START Information supplied
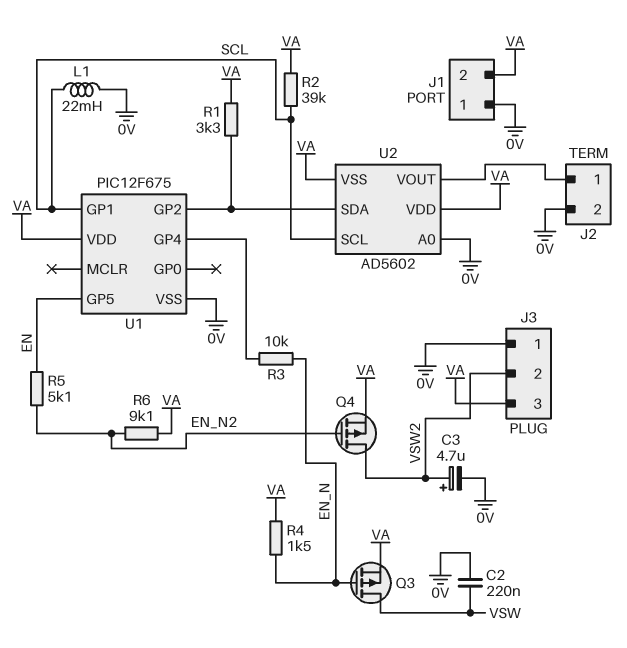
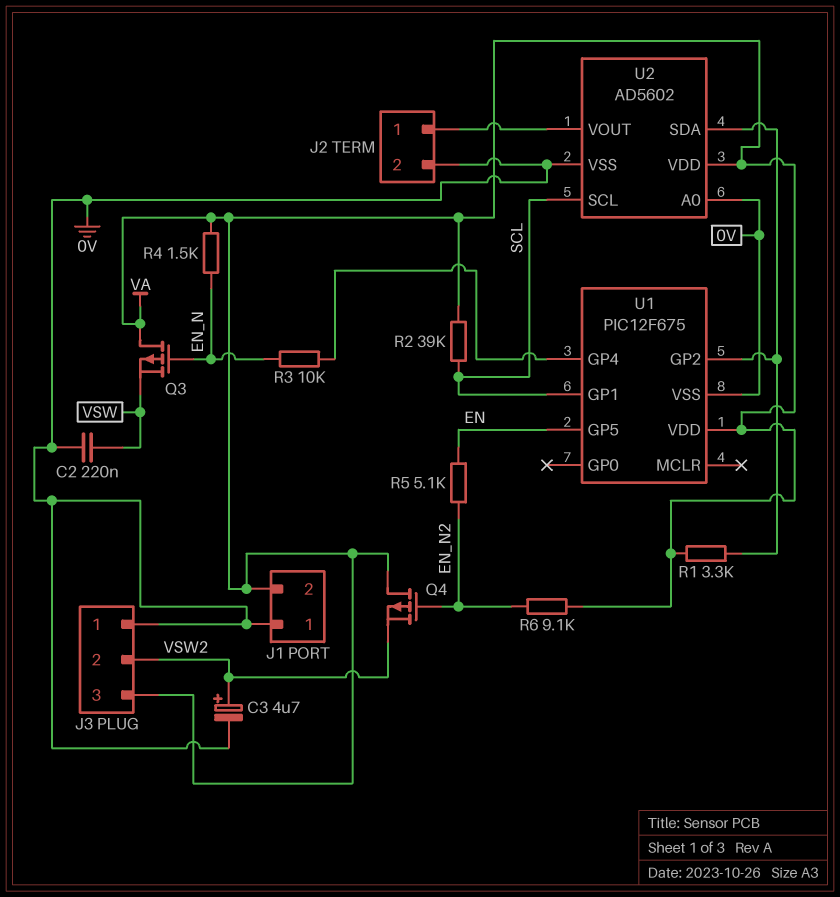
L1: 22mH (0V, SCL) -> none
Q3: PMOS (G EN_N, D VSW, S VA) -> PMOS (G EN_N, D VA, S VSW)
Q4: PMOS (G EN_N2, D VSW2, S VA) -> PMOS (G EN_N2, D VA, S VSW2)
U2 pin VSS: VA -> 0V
END Information supplied
START Information supplied
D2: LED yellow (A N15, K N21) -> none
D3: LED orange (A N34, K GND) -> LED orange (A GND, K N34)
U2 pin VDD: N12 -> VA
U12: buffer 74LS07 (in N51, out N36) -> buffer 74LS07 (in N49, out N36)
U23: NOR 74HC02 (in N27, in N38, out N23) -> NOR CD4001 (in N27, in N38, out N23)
END Information supplied
START Information supplied
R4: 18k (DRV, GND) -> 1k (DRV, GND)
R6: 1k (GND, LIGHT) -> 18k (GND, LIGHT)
END Information supplied
Exercise directions: How many lines in the entries include the string "PMOS"? Answer with the number alone.

Solution to the problem: 2